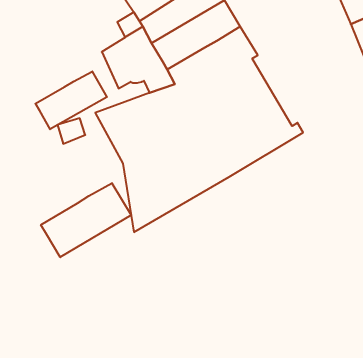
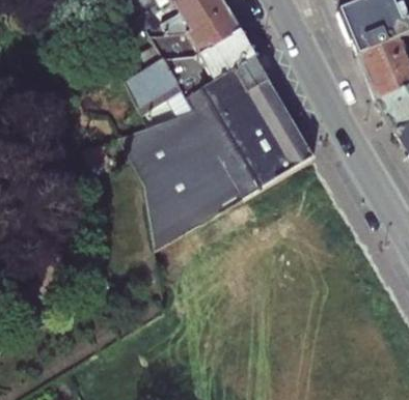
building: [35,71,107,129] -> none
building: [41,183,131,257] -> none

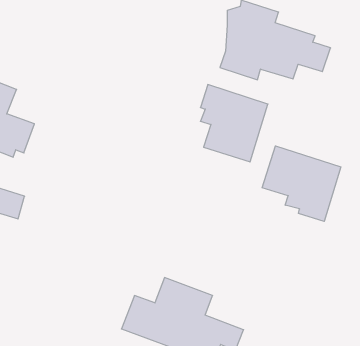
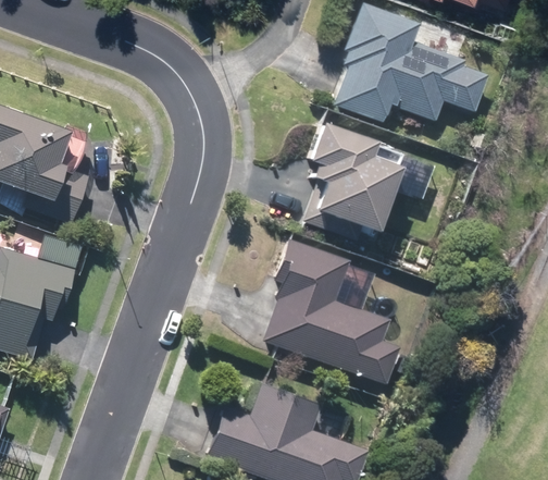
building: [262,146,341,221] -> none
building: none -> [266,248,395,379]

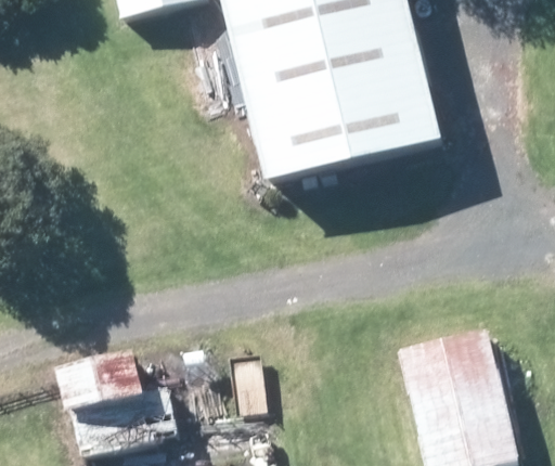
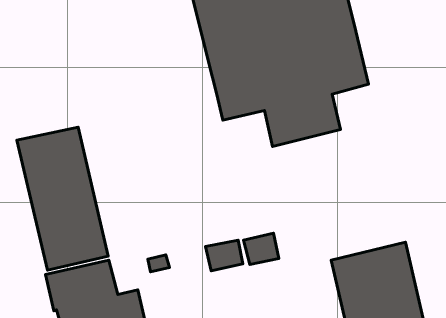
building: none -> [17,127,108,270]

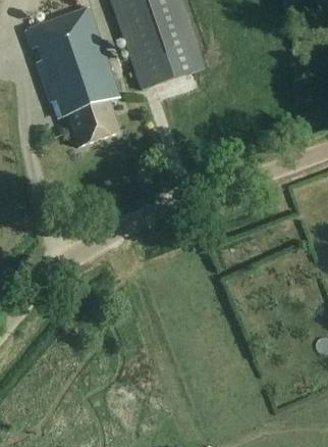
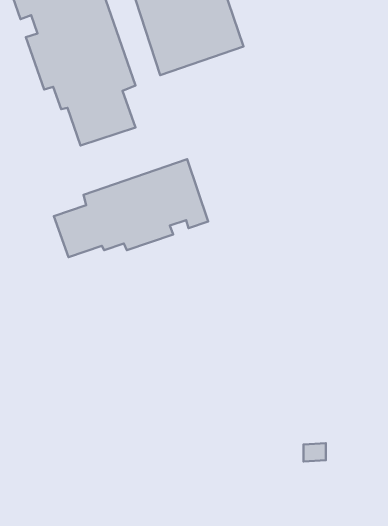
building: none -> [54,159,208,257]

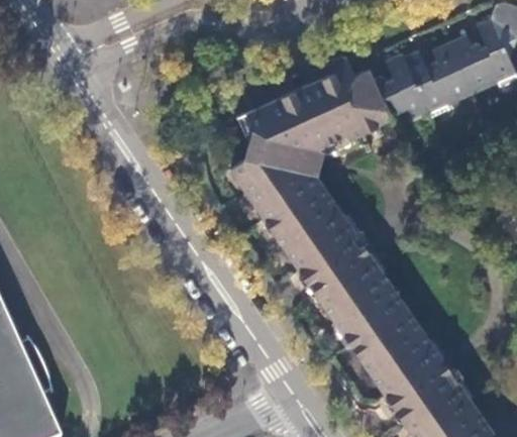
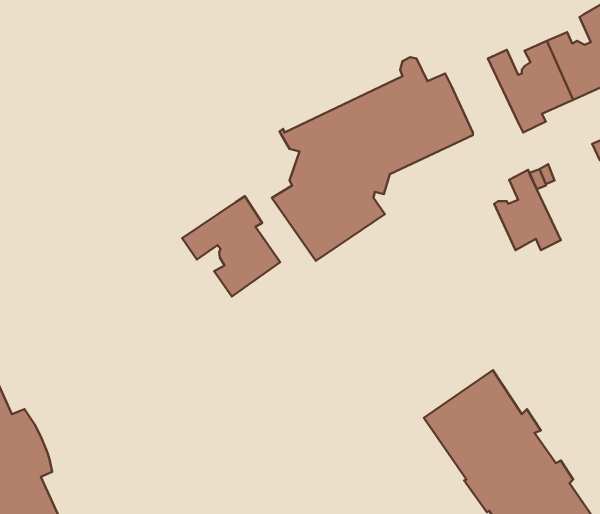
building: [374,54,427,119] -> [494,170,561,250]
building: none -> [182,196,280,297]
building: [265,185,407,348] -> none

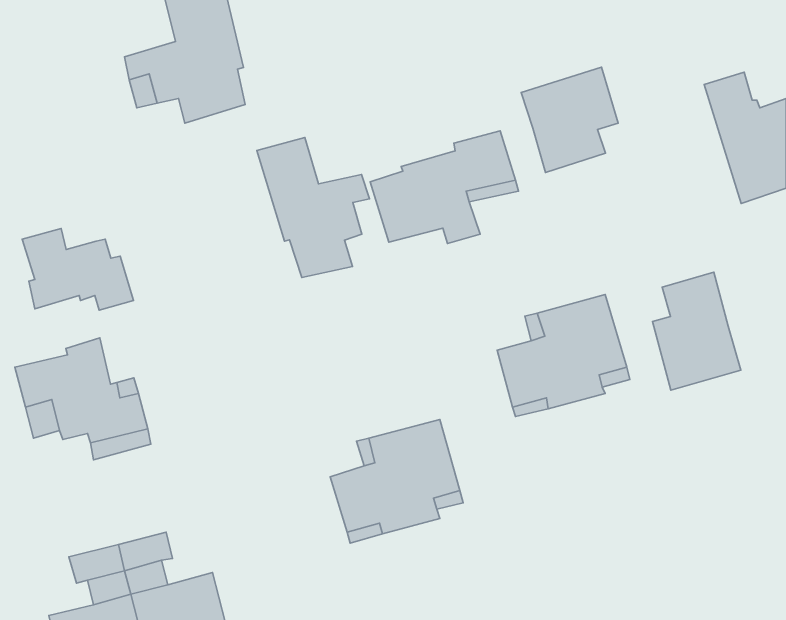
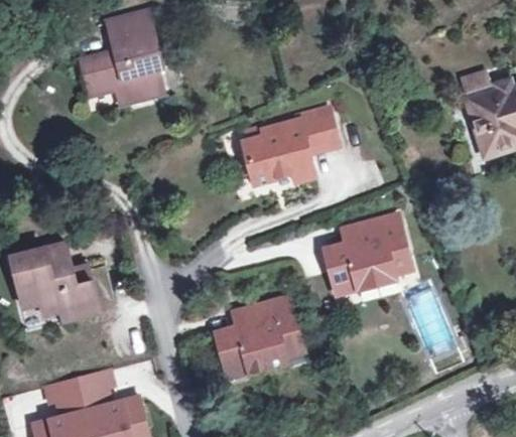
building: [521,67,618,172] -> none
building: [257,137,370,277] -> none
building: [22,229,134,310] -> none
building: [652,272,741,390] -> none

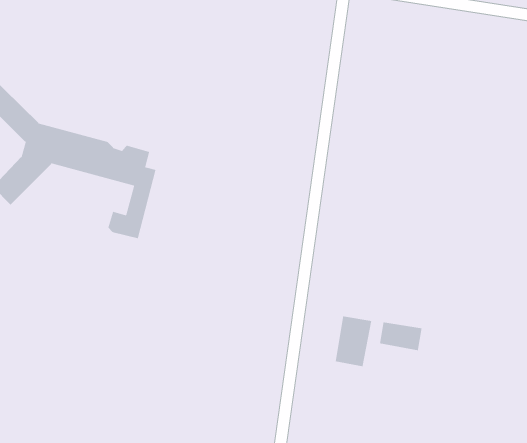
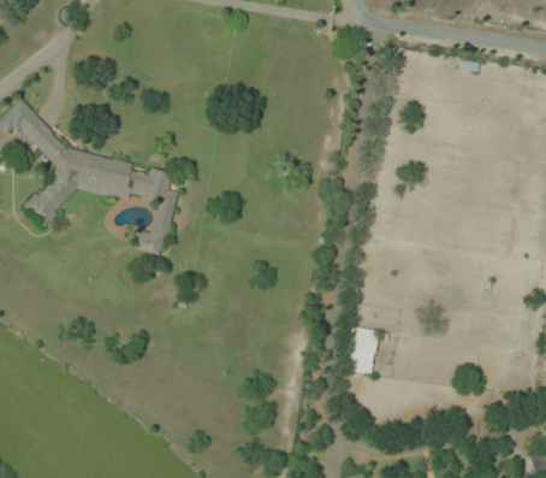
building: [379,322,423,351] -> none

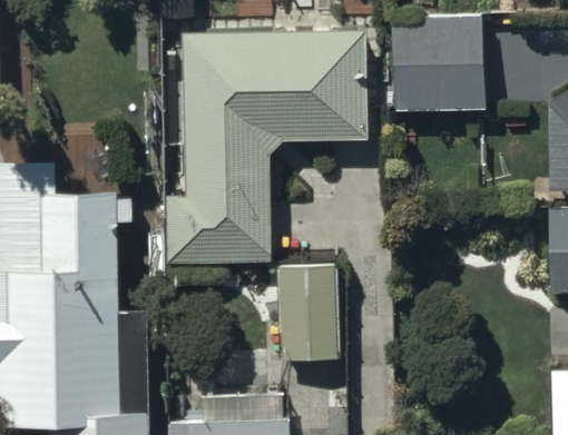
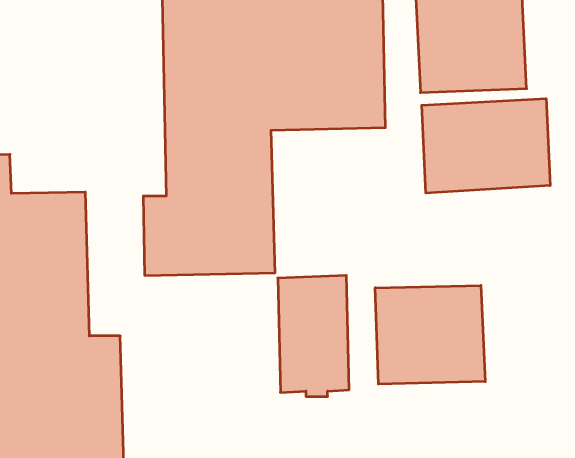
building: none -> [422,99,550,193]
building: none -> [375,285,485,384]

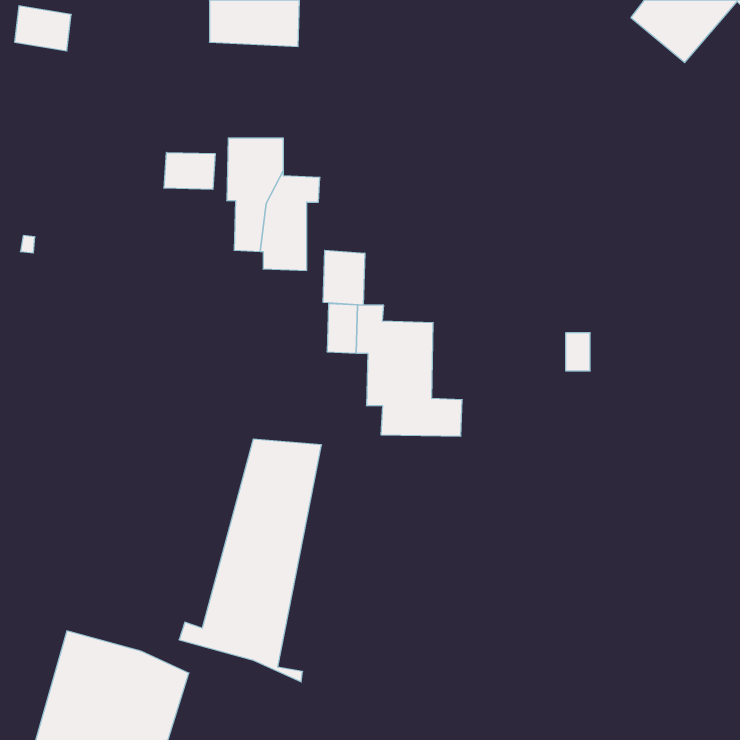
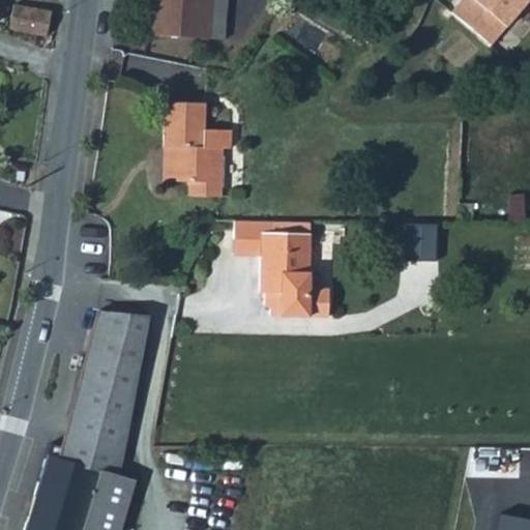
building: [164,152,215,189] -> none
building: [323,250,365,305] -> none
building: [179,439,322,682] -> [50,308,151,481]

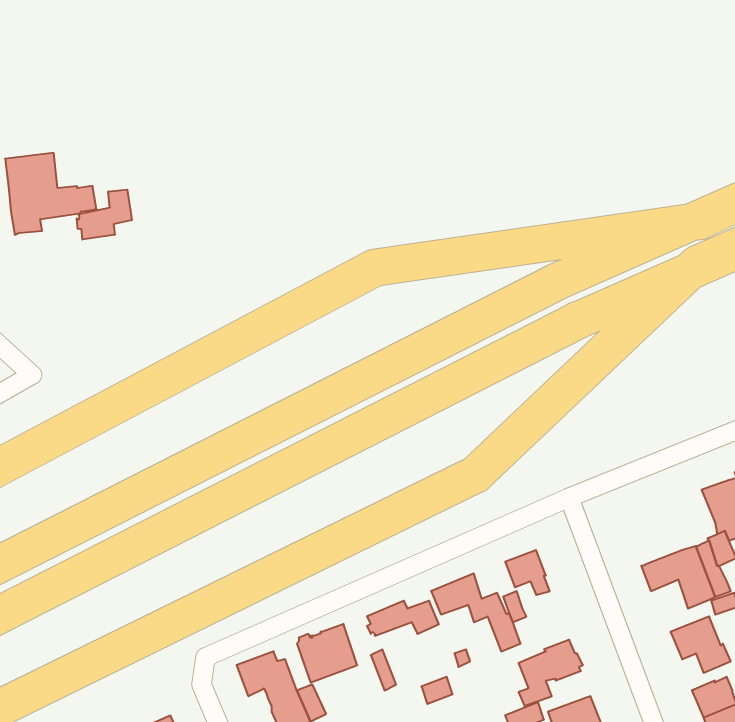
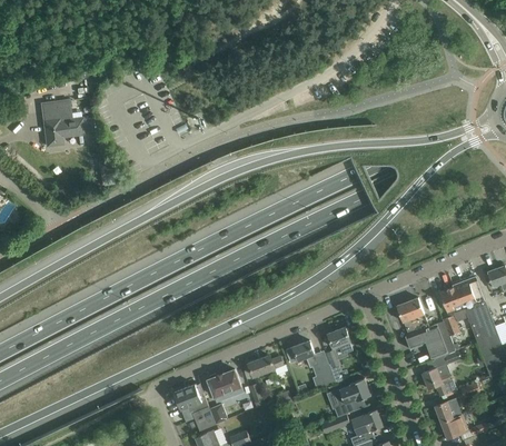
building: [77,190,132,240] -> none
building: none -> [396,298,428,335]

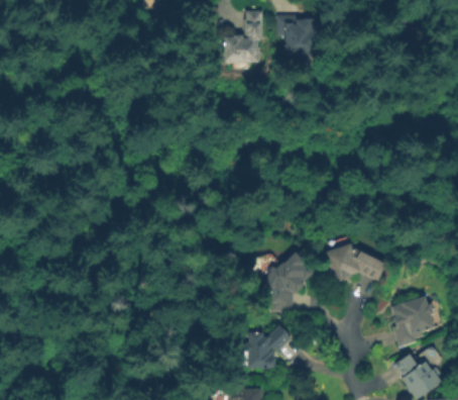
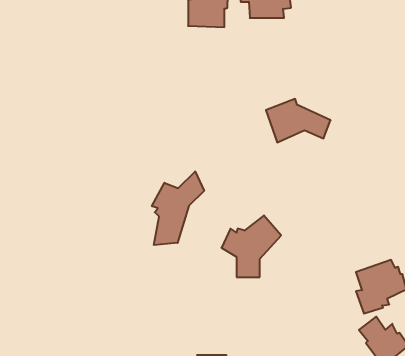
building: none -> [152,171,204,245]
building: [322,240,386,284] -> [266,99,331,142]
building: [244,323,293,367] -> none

━━━

• _Task details_:
Word for word, write out each line from the one with "building: none -> [182,196,280,297]" through the end of the entries above, and omit any pictures.

• _Completed exercise_:
building: none -> [182,196,280,297]
building: [265,185,407,348] -> none

building: [521,67,618,172] -> none
building: [257,137,370,277] -> none
building: [22,229,134,310] -> none
building: [652,272,741,390] -> none

building: [379,322,423,351] -> none

building: none -> [422,99,550,193]
building: none -> [375,285,485,384]

building: [164,152,215,189] -> none
building: [323,250,365,305] -> none
building: [179,439,322,682] -> [50,308,151,481]

building: [77,190,132,240] -> none
building: none -> [396,298,428,335]

building: none -> [152,171,204,245]
building: [322,240,386,284] -> [266,99,331,142]
building: [244,323,293,367] -> none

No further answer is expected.